**WORK REQUIRED**: With the pictures left out, write every entry down exactly.

** DATA PROVIDED follows **

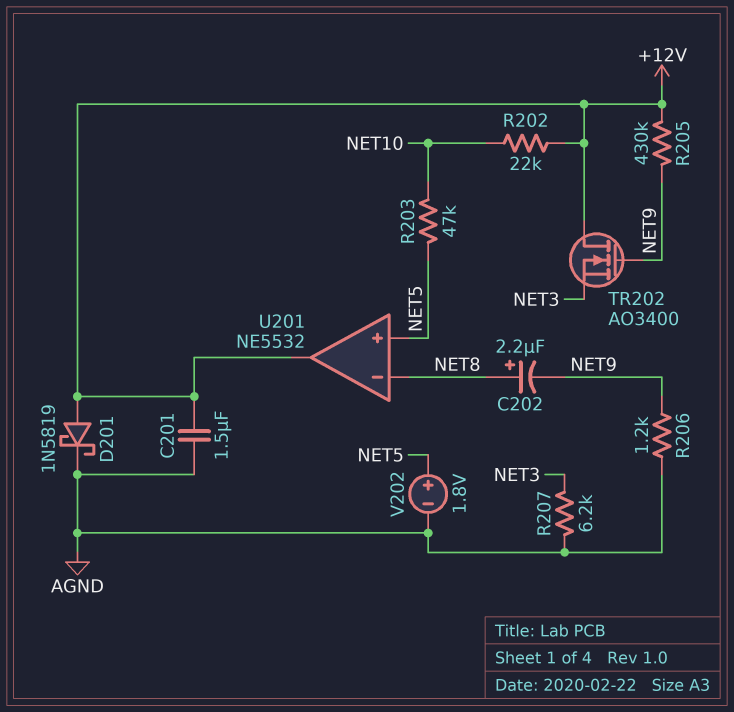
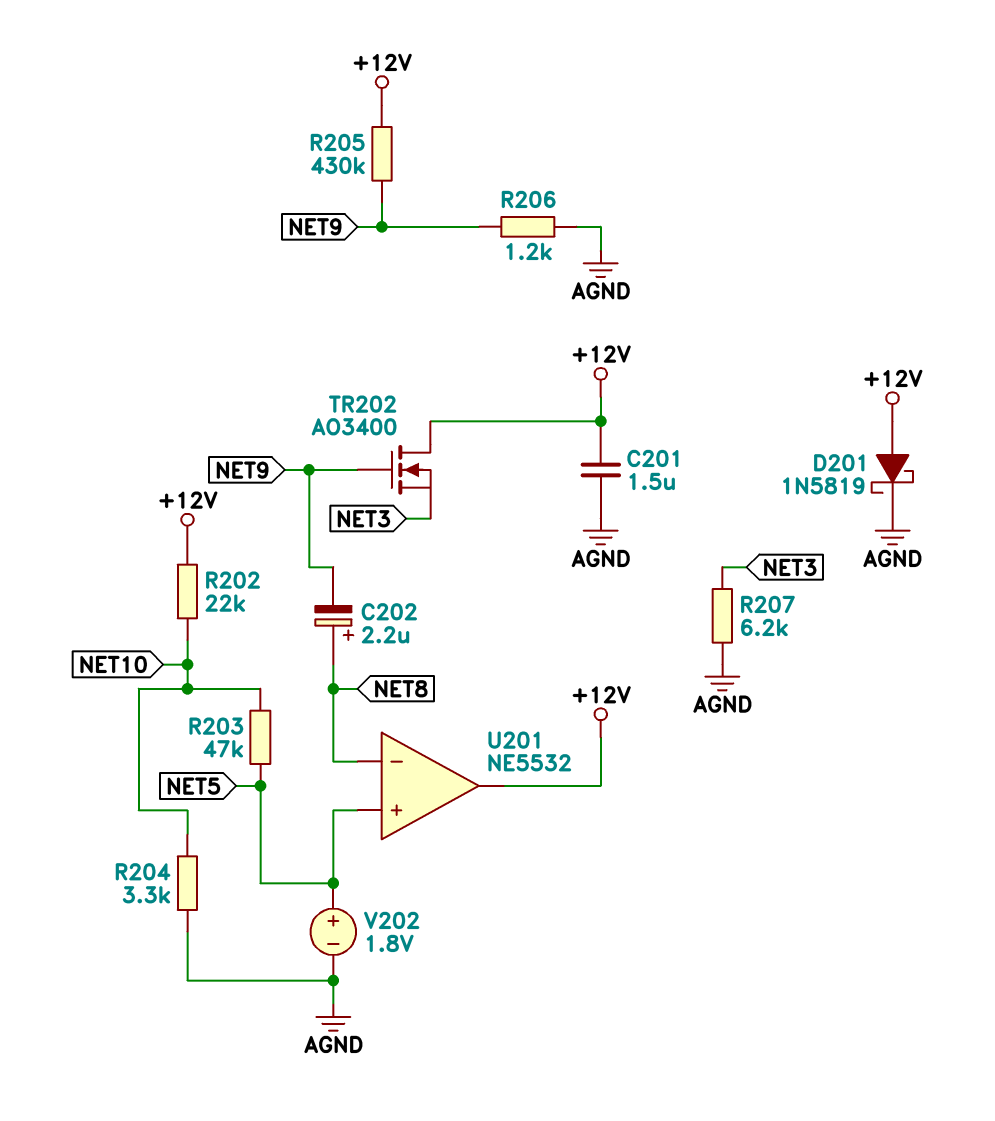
R204: none -> 3.3k (AGND, NET10)

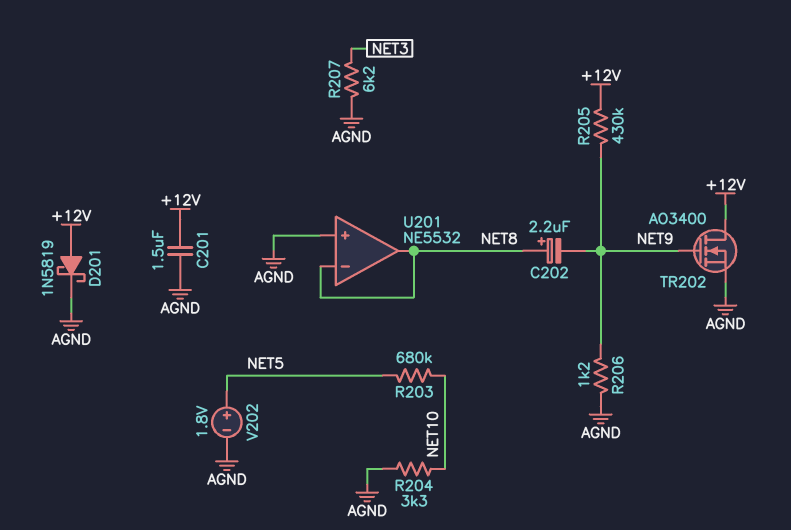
R202: 22k (+12V, NET10) -> none
R203: 47k (NET5, NET10) -> 680k (NET5, NET10)
TR202: NMOS AO3400 (G NET9, D +12V, S NET3) -> NMOS AO3400 (G NET9, D +12V, S AGND)
U201 pin in+: NET5 -> AGND
U201 pin out: +12V -> NET8

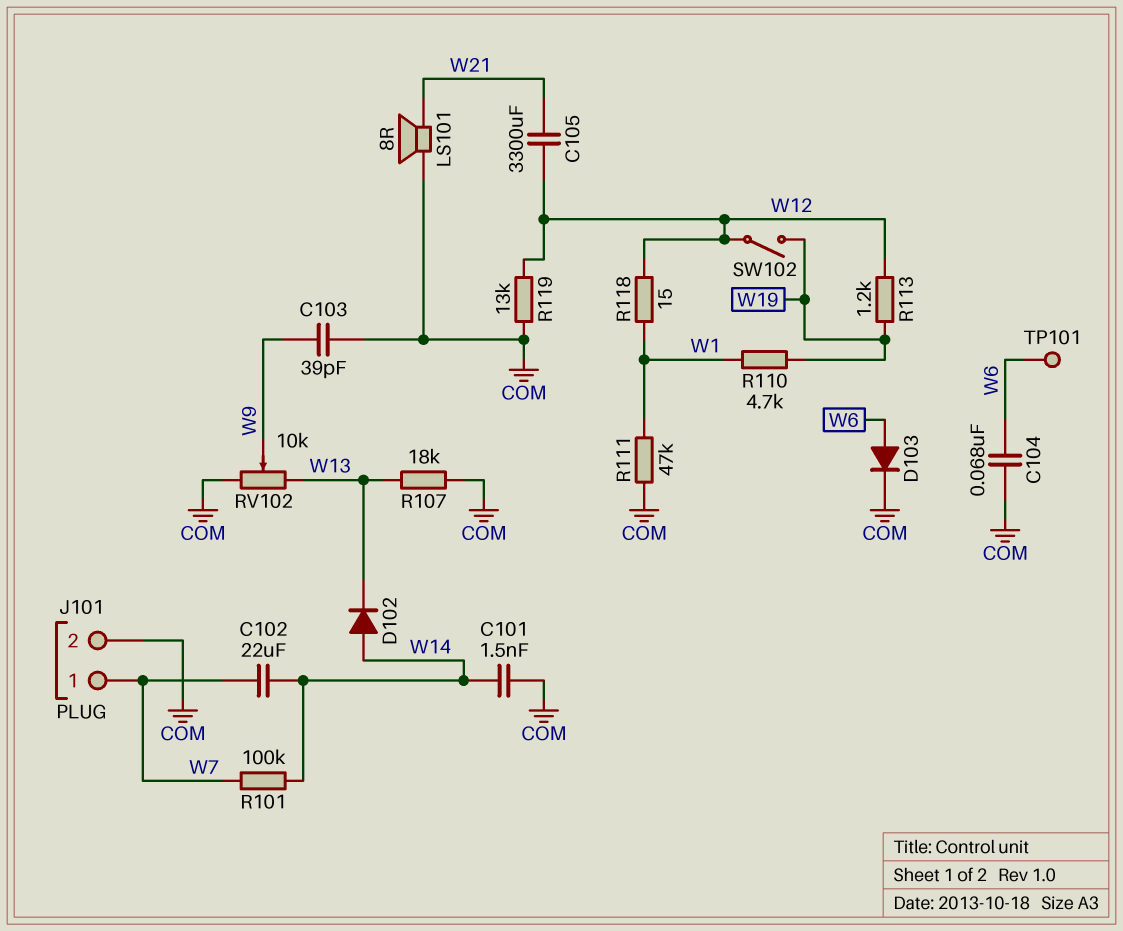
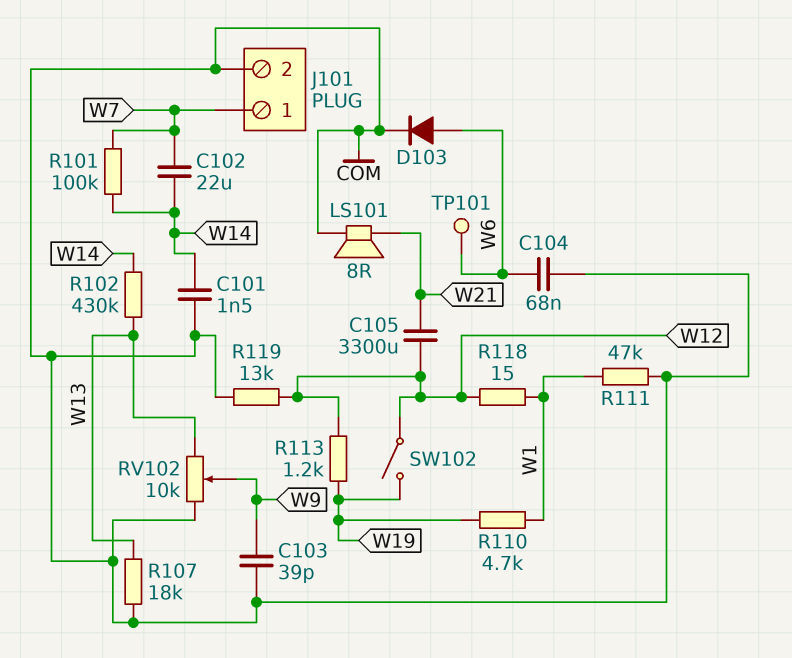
D102: diode (A W14, K W13) -> none
R102: none -> 430k (W13, W14)

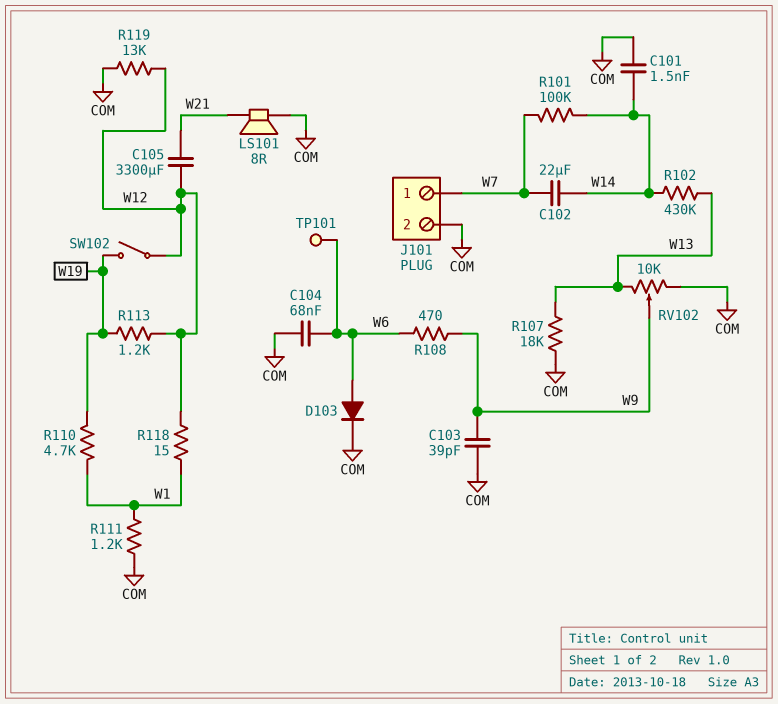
R108: none -> 470 (W6, W9)
R111: 47k (COM, W1) -> 1.2k (COM, W1)

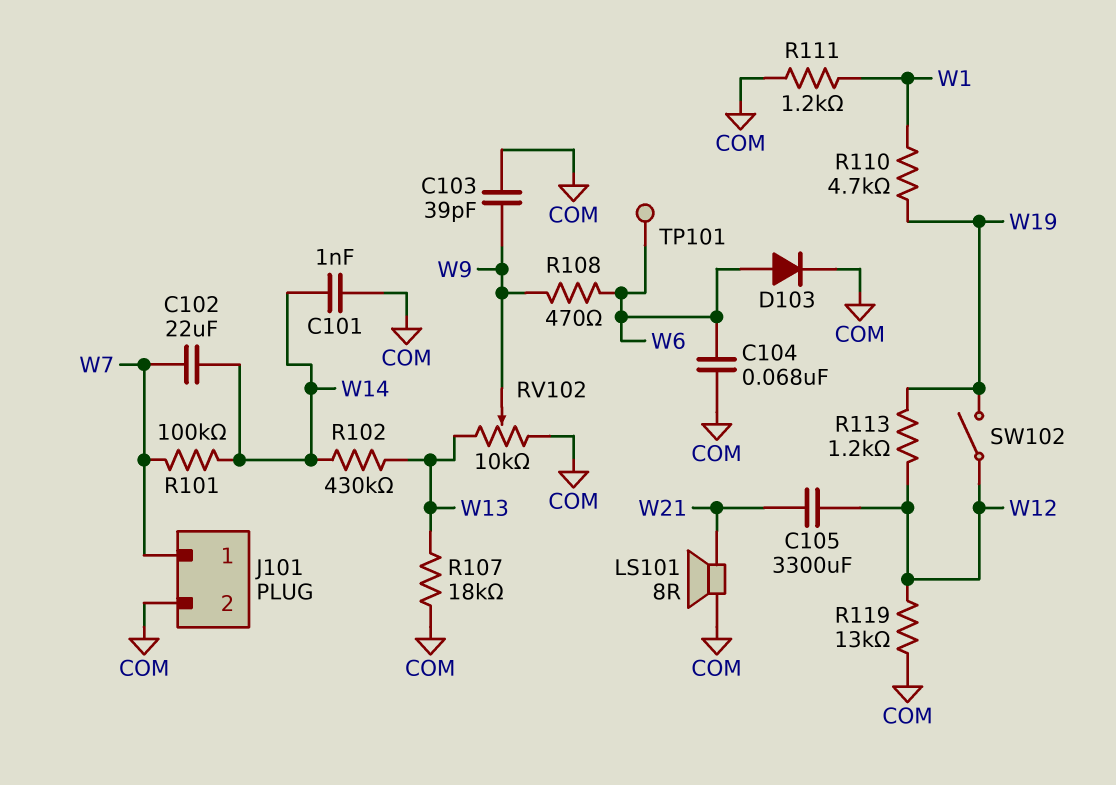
C101: 1.5nF (COM, W14) -> 1nF (COM, W14)
R118: 15 (W1, W12) -> none

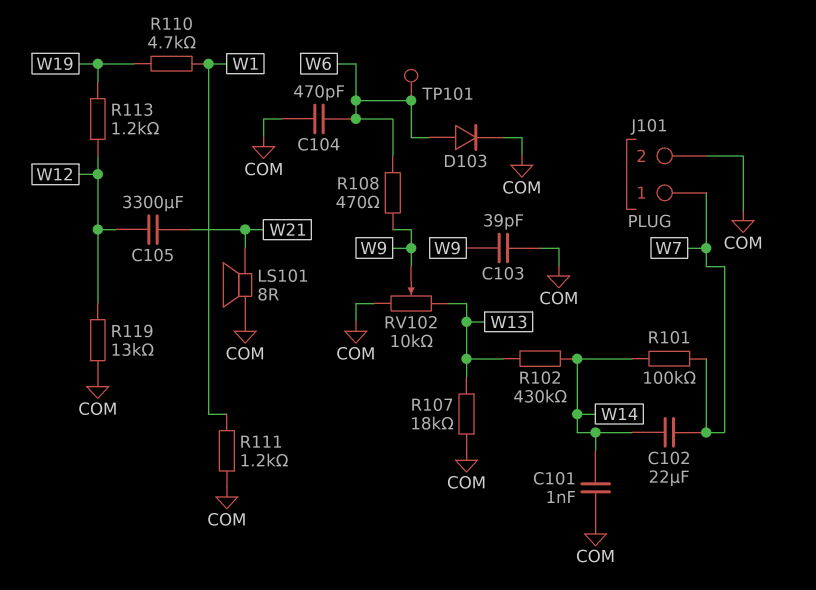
C104: 68nF (COM, W6) -> 470pF (COM, W6)
SW102: switch (W12, W19) -> none

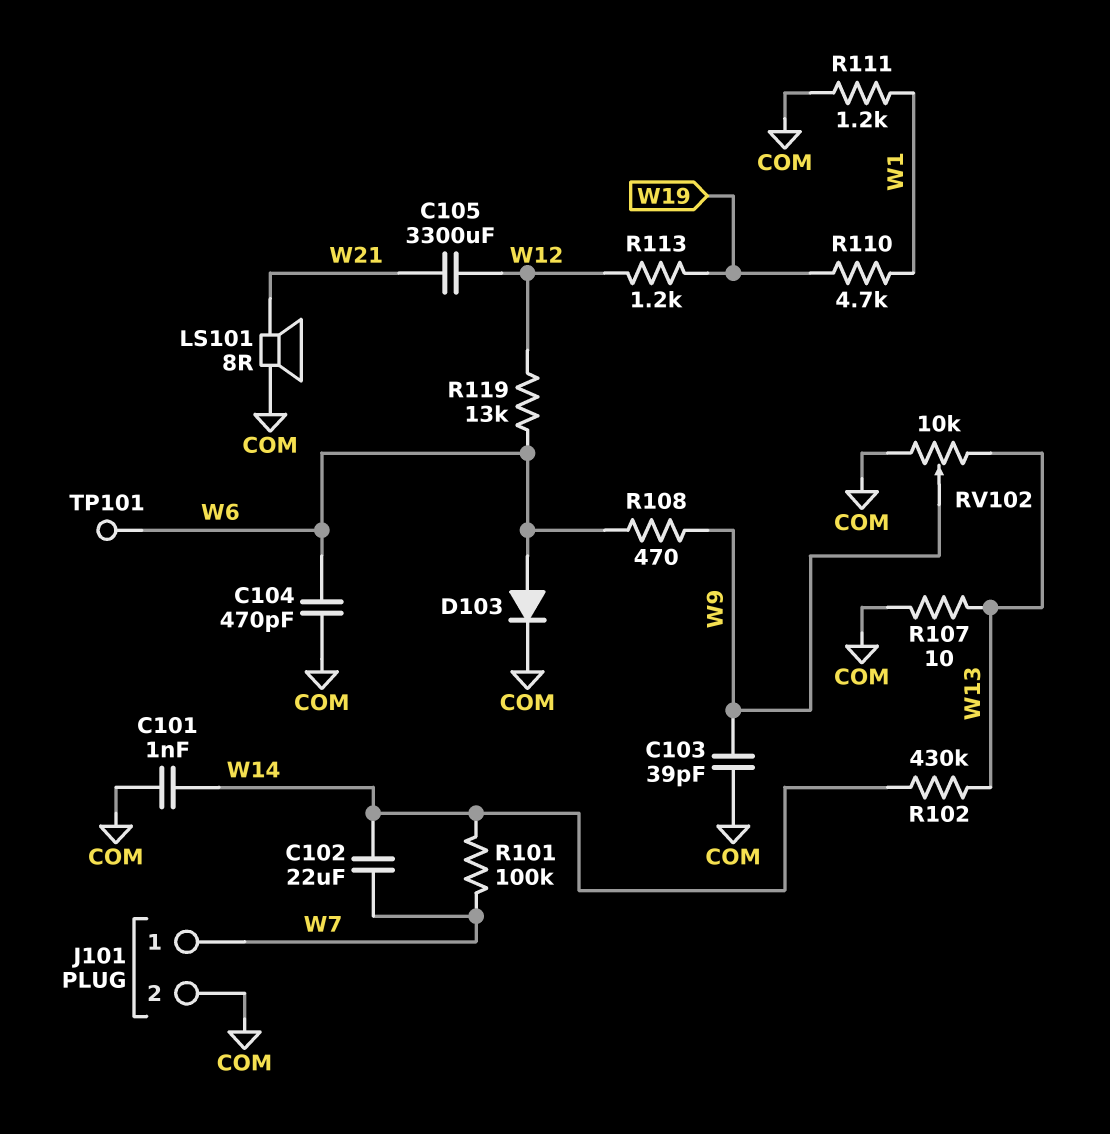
R107: 18k (COM, W13) -> 10 (COM, W13)
R119: 13k (COM, W12) -> 13k (W6, W12)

** End of DATA PROVIDED **

**SOLUTION TO THIS PROBLEM**:
R204: none -> 3.3k (AGND, NET10)

R202: 22k (+12V, NET10) -> none
R203: 47k (NET5, NET10) -> 680k (NET5, NET10)
TR202: NMOS AO3400 (G NET9, D +12V, S NET3) -> NMOS AO3400 (G NET9, D +12V, S AGND)
U201 pin in+: NET5 -> AGND
U201 pin out: +12V -> NET8

D102: diode (A W14, K W13) -> none
R102: none -> 430k (W13, W14)

R108: none -> 470 (W6, W9)
R111: 47k (COM, W1) -> 1.2k (COM, W1)

C101: 1.5nF (COM, W14) -> 1nF (COM, W14)
R118: 15 (W1, W12) -> none

C104: 68nF (COM, W6) -> 470pF (COM, W6)
SW102: switch (W12, W19) -> none

R107: 18k (COM, W13) -> 10 (COM, W13)
R119: 13k (COM, W12) -> 13k (W6, W12)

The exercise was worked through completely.